*** Opening SUPPLIED INFORMATION ***
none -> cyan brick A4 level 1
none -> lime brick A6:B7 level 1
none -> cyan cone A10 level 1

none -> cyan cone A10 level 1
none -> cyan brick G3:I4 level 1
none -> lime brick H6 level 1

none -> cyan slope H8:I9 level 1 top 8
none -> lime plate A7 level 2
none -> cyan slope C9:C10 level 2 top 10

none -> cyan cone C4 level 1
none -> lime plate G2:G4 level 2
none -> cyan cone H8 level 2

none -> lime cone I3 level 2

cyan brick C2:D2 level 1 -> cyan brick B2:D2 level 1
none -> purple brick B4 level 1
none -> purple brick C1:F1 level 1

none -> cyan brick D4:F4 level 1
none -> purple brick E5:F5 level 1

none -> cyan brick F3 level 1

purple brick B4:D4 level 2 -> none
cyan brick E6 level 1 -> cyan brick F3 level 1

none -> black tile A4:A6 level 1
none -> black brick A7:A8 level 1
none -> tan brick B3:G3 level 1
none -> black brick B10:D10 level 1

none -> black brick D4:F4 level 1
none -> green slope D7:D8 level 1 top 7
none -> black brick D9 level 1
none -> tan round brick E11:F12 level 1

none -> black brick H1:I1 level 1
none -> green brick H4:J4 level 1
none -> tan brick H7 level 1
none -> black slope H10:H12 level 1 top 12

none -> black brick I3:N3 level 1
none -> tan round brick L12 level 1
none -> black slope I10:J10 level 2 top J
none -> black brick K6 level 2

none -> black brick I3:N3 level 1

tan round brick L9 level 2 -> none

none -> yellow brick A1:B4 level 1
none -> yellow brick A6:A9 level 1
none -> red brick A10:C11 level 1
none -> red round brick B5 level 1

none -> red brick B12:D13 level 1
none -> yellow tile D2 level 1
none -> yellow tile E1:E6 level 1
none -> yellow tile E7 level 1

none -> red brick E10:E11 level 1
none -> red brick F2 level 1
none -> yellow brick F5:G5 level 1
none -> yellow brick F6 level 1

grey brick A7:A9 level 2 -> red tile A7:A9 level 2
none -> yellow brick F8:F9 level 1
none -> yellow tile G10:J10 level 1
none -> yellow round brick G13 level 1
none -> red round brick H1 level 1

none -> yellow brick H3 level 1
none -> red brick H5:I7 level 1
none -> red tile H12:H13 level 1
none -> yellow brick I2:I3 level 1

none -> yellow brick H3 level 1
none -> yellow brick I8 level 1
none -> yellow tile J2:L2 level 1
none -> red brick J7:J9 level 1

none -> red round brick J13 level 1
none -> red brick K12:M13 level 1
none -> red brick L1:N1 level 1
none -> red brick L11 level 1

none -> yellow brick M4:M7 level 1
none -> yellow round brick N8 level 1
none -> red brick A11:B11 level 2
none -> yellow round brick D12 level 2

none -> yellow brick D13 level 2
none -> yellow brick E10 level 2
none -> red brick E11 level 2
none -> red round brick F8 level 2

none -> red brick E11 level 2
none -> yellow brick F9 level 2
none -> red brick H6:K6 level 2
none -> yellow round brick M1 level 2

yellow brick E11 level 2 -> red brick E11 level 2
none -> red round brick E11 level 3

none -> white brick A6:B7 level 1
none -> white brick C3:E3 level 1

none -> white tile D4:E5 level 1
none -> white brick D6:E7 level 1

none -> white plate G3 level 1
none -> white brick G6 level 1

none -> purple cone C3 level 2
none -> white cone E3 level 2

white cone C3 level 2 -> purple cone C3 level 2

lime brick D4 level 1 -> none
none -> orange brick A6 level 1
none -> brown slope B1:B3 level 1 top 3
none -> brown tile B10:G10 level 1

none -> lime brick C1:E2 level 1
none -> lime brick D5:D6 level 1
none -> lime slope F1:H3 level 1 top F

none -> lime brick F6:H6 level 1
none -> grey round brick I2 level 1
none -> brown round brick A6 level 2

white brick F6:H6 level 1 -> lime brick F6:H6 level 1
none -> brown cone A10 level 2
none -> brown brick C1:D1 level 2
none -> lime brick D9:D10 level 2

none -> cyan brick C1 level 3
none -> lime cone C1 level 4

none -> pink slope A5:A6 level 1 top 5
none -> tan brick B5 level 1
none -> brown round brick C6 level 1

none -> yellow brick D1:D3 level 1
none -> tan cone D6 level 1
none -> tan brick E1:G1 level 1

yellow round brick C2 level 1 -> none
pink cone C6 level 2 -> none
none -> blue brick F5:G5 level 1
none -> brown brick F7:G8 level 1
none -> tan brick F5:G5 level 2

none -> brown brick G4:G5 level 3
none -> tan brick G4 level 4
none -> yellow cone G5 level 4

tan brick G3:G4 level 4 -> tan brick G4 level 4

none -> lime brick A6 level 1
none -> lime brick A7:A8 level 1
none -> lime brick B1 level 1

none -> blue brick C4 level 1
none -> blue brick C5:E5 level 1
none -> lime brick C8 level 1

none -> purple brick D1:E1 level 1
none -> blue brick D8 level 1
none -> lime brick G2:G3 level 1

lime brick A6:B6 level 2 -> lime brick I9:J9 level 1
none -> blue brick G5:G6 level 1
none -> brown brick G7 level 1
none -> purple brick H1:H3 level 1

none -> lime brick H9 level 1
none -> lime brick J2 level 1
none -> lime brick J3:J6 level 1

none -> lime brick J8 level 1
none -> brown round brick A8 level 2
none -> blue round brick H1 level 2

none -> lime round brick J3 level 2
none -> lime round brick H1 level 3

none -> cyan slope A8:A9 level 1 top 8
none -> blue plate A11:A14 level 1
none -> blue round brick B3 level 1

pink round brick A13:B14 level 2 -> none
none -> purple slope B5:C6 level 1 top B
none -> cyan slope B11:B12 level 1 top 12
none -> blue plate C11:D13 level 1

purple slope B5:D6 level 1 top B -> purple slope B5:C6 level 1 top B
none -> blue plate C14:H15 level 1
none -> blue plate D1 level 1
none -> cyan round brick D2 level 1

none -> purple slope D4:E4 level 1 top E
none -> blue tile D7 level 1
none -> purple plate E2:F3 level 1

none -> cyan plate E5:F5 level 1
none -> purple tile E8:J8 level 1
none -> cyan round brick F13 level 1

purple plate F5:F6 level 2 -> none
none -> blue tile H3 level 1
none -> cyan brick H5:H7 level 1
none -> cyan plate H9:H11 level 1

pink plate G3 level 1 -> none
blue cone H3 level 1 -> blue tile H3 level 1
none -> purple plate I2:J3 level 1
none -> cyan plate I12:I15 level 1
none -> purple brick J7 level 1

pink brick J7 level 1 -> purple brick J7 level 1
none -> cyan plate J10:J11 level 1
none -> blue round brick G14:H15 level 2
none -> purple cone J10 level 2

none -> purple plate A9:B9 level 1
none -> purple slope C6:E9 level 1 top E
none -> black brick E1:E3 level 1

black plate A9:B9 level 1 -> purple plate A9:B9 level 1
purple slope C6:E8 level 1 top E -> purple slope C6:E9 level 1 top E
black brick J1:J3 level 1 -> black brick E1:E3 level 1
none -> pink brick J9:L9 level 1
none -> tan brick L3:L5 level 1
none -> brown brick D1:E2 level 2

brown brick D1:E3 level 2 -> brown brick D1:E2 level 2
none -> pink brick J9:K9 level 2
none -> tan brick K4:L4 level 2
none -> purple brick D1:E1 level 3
*** Closing SUPPLIED INFORMATION ***
* **WHAT YOU NEED TO DO**:
Above are the lines; repeat exactly the ones from the line containing "white cone C3" down to the line containing "none -> blue plate C14:H15 level 1", both inclusive.

* **ANSWER TO THIS TASK**:
white cone C3 level 2 -> purple cone C3 level 2

lime brick D4 level 1 -> none
none -> orange brick A6 level 1
none -> brown slope B1:B3 level 1 top 3
none -> brown tile B10:G10 level 1

none -> lime brick C1:E2 level 1
none -> lime brick D5:D6 level 1
none -> lime slope F1:H3 level 1 top F

none -> lime brick F6:H6 level 1
none -> grey round brick I2 level 1
none -> brown round brick A6 level 2

white brick F6:H6 level 1 -> lime brick F6:H6 level 1
none -> brown cone A10 level 2
none -> brown brick C1:D1 level 2
none -> lime brick D9:D10 level 2

none -> cyan brick C1 level 3
none -> lime cone C1 level 4

none -> pink slope A5:A6 level 1 top 5
none -> tan brick B5 level 1
none -> brown round brick C6 level 1

none -> yellow brick D1:D3 level 1
none -> tan cone D6 level 1
none -> tan brick E1:G1 level 1

yellow round brick C2 level 1 -> none
pink cone C6 level 2 -> none
none -> blue brick F5:G5 level 1
none -> brown brick F7:G8 level 1
none -> tan brick F5:G5 level 2

none -> brown brick G4:G5 level 3
none -> tan brick G4 level 4
none -> yellow cone G5 level 4

tan brick G3:G4 level 4 -> tan brick G4 level 4

none -> lime brick A6 level 1
none -> lime brick A7:A8 level 1
none -> lime brick B1 level 1

none -> blue brick C4 level 1
none -> blue brick C5:E5 level 1
none -> lime brick C8 level 1

none -> purple brick D1:E1 level 1
none -> blue brick D8 level 1
none -> lime brick G2:G3 level 1

lime brick A6:B6 level 2 -> lime brick I9:J9 level 1
none -> blue brick G5:G6 level 1
none -> brown brick G7 level 1
none -> purple brick H1:H3 level 1

none -> lime brick H9 level 1
none -> lime brick J2 level 1
none -> lime brick J3:J6 level 1

none -> lime brick J8 level 1
none -> brown round brick A8 level 2
none -> blue round brick H1 level 2

none -> lime round brick J3 level 2
none -> lime round brick H1 level 3

none -> cyan slope A8:A9 level 1 top 8
none -> blue plate A11:A14 level 1
none -> blue round brick B3 level 1

pink round brick A13:B14 level 2 -> none
none -> purple slope B5:C6 level 1 top B
none -> cyan slope B11:B12 level 1 top 12
none -> blue plate C11:D13 level 1

purple slope B5:D6 level 1 top B -> purple slope B5:C6 level 1 top B
none -> blue plate C14:H15 level 1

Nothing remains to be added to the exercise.